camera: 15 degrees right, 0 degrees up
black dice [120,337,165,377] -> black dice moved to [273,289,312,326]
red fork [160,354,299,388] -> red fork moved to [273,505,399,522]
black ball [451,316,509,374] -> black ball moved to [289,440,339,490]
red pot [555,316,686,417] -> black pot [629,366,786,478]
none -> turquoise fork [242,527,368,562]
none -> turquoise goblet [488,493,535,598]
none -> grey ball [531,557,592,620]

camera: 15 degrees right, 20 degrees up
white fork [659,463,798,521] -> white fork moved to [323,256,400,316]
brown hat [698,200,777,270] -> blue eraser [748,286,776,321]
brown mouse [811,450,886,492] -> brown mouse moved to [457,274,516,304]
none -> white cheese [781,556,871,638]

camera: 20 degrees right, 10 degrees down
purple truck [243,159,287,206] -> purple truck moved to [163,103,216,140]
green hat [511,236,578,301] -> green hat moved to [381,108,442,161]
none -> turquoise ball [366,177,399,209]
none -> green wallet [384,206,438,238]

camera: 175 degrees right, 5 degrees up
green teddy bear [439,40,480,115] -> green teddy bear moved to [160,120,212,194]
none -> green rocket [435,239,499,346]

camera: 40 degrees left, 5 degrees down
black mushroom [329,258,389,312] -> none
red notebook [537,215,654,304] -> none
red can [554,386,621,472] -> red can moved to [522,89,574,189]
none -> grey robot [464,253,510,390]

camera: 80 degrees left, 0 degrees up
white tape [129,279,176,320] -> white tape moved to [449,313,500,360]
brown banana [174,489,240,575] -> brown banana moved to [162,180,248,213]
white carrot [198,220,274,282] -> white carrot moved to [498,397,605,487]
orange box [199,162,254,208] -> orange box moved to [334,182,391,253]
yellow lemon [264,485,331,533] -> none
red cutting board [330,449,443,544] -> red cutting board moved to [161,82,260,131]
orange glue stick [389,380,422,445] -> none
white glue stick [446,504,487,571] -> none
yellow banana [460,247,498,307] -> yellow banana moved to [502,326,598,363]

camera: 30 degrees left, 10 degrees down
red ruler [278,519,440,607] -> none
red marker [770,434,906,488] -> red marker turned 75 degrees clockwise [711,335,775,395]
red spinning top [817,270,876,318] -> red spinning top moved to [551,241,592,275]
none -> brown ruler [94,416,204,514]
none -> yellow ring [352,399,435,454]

◆ ◆ ◆ ◆ ◆ ◆ ◆

◆ DIRECTIONS FOR THIS TASK
Read the lines above. Gather those in which the string "right" is found.

◆ WORKED SOLUTION
camera: 15 degrees right, 0 degrees up
camera: 15 degrees right, 20 degrees up
camera: 20 degrees right, 10 degrees down
camera: 175 degrees right, 5 degrees up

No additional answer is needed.